## Task goal
In the entries below, find the line with "building: none -> [593,516,813,758]" and the line with "building: [209,24,285,94] -> [178,34,301,149]"; give again those lines and every line between them, exactly.

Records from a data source
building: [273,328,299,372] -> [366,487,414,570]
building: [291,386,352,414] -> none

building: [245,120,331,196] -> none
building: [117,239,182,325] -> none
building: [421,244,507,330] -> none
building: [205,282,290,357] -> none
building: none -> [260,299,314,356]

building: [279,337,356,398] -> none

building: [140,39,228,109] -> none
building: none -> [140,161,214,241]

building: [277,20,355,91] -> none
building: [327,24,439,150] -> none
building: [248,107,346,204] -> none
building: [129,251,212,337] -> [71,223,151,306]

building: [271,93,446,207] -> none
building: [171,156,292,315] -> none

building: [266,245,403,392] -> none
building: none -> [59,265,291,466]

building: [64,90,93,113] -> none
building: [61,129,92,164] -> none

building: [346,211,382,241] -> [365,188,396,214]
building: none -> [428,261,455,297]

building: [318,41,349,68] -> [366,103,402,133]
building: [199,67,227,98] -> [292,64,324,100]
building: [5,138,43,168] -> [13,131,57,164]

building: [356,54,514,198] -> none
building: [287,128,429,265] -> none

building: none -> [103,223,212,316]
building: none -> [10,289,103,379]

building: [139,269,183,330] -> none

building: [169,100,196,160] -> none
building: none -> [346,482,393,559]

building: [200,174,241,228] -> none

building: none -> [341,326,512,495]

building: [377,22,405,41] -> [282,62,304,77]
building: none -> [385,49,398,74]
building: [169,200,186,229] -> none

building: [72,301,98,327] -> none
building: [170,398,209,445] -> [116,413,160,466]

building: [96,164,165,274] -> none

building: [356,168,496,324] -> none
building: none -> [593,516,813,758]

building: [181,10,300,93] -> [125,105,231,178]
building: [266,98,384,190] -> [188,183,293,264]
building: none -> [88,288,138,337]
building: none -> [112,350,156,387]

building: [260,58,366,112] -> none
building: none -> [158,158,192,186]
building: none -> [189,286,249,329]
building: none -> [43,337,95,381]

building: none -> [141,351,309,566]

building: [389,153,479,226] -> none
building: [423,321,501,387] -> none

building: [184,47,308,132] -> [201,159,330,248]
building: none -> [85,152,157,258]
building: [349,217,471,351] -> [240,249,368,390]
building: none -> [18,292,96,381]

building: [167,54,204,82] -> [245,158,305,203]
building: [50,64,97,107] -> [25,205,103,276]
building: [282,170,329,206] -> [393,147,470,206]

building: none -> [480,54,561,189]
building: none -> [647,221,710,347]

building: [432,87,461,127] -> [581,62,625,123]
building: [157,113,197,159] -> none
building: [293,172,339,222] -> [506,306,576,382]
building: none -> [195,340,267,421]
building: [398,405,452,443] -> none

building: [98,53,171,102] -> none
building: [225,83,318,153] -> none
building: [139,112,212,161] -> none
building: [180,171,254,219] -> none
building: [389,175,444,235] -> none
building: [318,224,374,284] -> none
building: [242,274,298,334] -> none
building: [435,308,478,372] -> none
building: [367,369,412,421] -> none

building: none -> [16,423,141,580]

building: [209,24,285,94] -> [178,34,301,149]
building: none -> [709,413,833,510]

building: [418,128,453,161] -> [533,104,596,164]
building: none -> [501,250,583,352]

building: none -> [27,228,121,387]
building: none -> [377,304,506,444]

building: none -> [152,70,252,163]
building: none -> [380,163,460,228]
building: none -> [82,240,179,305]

## Result for this task
building: none -> [593,516,813,758]

building: [181,10,300,93] -> [125,105,231,178]
building: [266,98,384,190] -> [188,183,293,264]
building: none -> [88,288,138,337]
building: none -> [112,350,156,387]

building: [260,58,366,112] -> none
building: none -> [158,158,192,186]
building: none -> [189,286,249,329]
building: none -> [43,337,95,381]

building: none -> [141,351,309,566]

building: [389,153,479,226] -> none
building: [423,321,501,387] -> none

building: [184,47,308,132] -> [201,159,330,248]
building: none -> [85,152,157,258]
building: [349,217,471,351] -> [240,249,368,390]
building: none -> [18,292,96,381]

building: [167,54,204,82] -> [245,158,305,203]
building: [50,64,97,107] -> [25,205,103,276]
building: [282,170,329,206] -> [393,147,470,206]

building: none -> [480,54,561,189]
building: none -> [647,221,710,347]

building: [432,87,461,127] -> [581,62,625,123]
building: [157,113,197,159] -> none
building: [293,172,339,222] -> [506,306,576,382]
building: none -> [195,340,267,421]
building: [398,405,452,443] -> none

building: [98,53,171,102] -> none
building: [225,83,318,153] -> none
building: [139,112,212,161] -> none
building: [180,171,254,219] -> none
building: [389,175,444,235] -> none
building: [318,224,374,284] -> none
building: [242,274,298,334] -> none
building: [435,308,478,372] -> none
building: [367,369,412,421] -> none

building: none -> [16,423,141,580]

building: [209,24,285,94] -> [178,34,301,149]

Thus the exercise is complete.